> ABOUT THIS EXERCISE:
For every line in the data below that contains "blue", copy the line.

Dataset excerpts
━━━
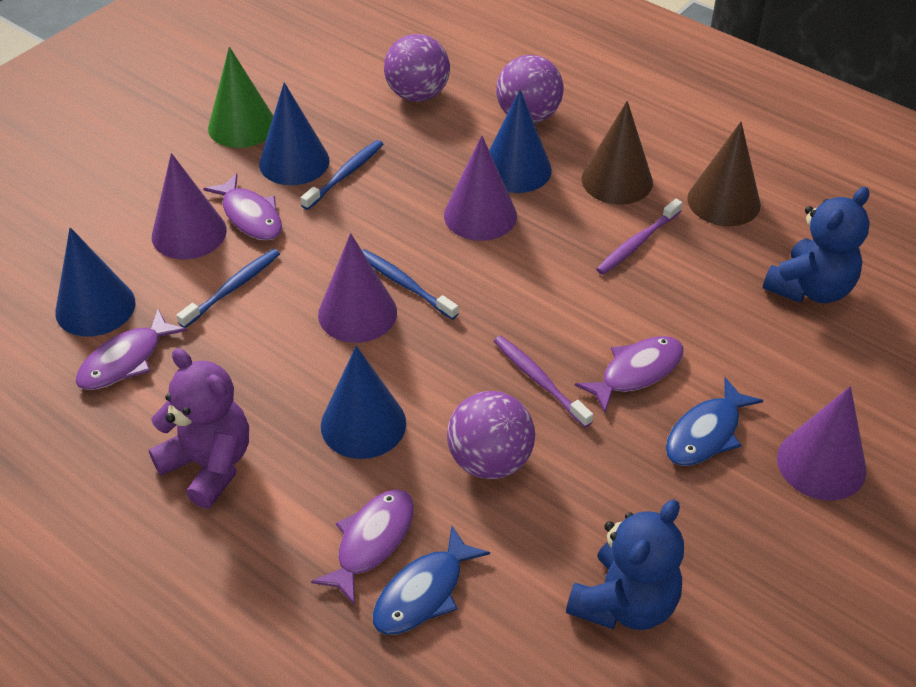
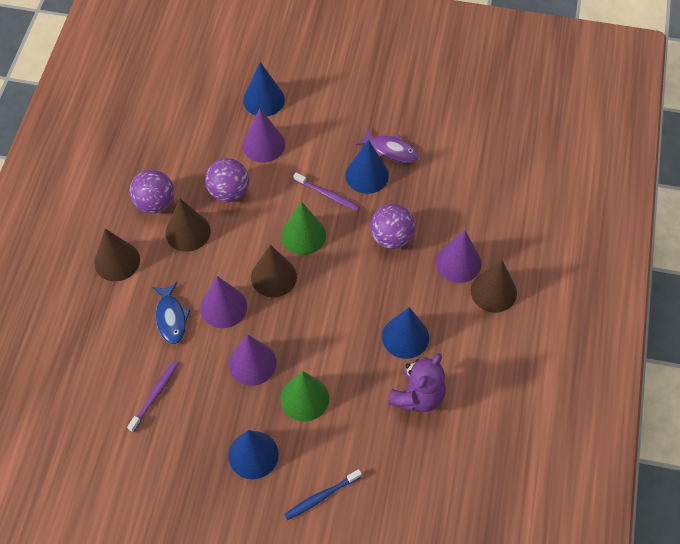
blue fish: 2 -> 1
blue teddy bear: 2 -> 0
blue toothbrush: 3 -> 1
brown cone: 2 -> 4
green cone: 1 -> 2
purple fish: 4 -> 1

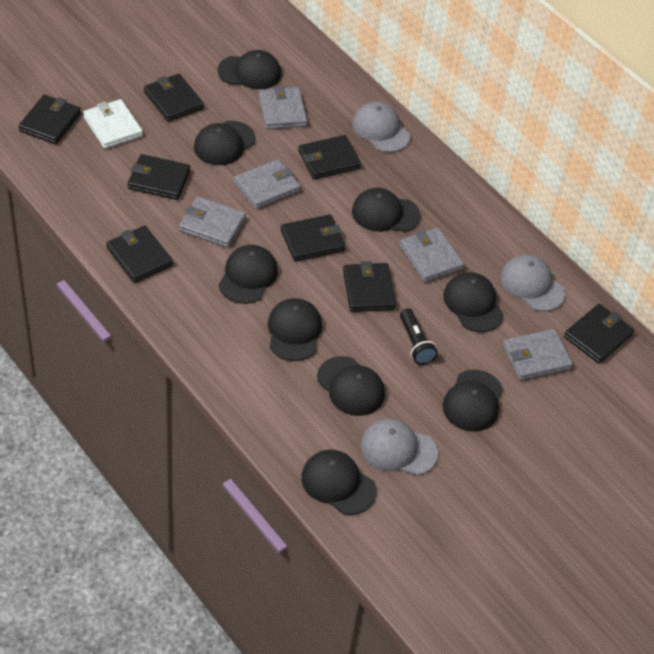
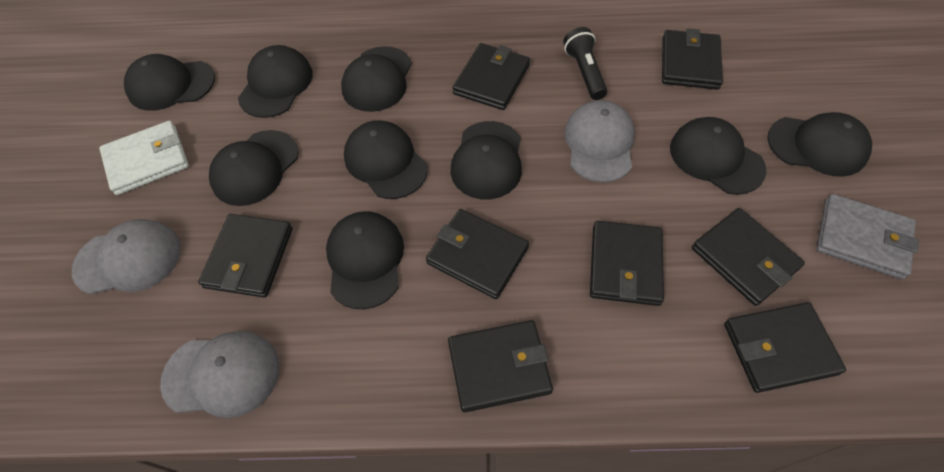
grey wallet: 5 -> 1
━━━
> PROBLEM SOLUTION:
blue fish: 2 -> 1
blue teddy bear: 2 -> 0
blue toothbrush: 3 -> 1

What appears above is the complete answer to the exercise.